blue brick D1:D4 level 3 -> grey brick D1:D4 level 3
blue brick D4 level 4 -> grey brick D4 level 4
§
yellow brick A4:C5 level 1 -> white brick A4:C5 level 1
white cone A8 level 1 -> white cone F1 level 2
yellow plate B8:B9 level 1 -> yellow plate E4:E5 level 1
§
• [What you should do]: Write out exactly the lines that fall from the line with "blue brick D1:D4" to the line with "blue brick D4" in the records above, keeping both ends.

• [Answer to the exercise]:
blue brick D1:D4 level 3 -> grey brick D1:D4 level 3
blue brick D4 level 4 -> grey brick D4 level 4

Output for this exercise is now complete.